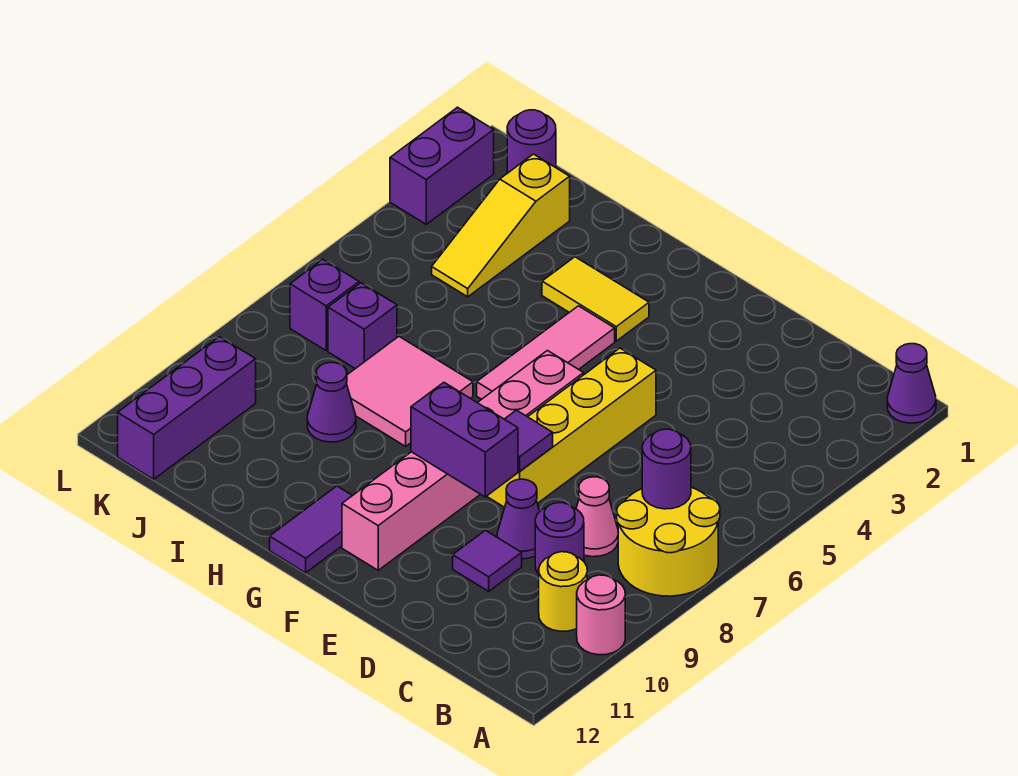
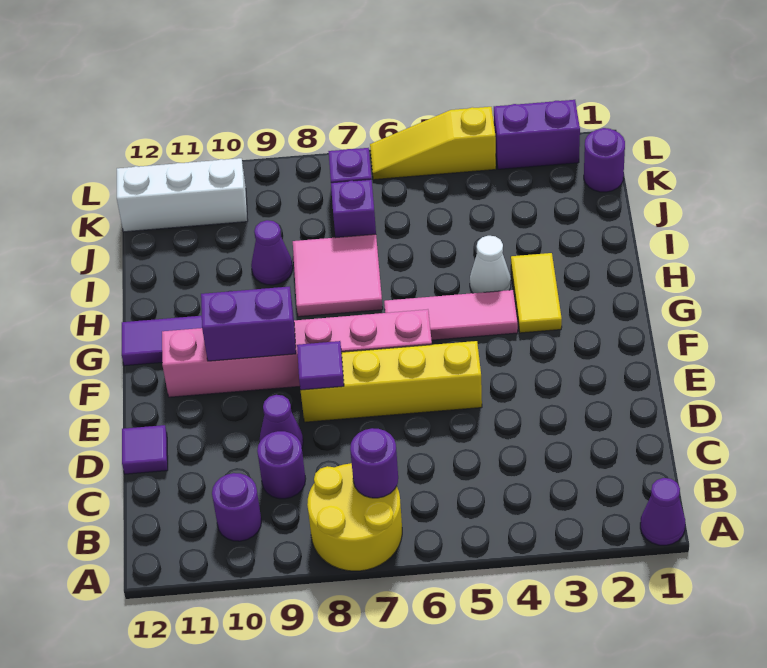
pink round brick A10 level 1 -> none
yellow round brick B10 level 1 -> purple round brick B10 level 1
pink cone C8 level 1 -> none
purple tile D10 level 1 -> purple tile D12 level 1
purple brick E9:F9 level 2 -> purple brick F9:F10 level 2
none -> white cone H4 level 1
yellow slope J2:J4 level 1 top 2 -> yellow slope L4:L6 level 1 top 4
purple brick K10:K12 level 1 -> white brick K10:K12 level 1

__EXERCISE__. How many lines of the data include the word "round"? Reply with the number and nothing else.

__COMPLETED EXERCISE__. 2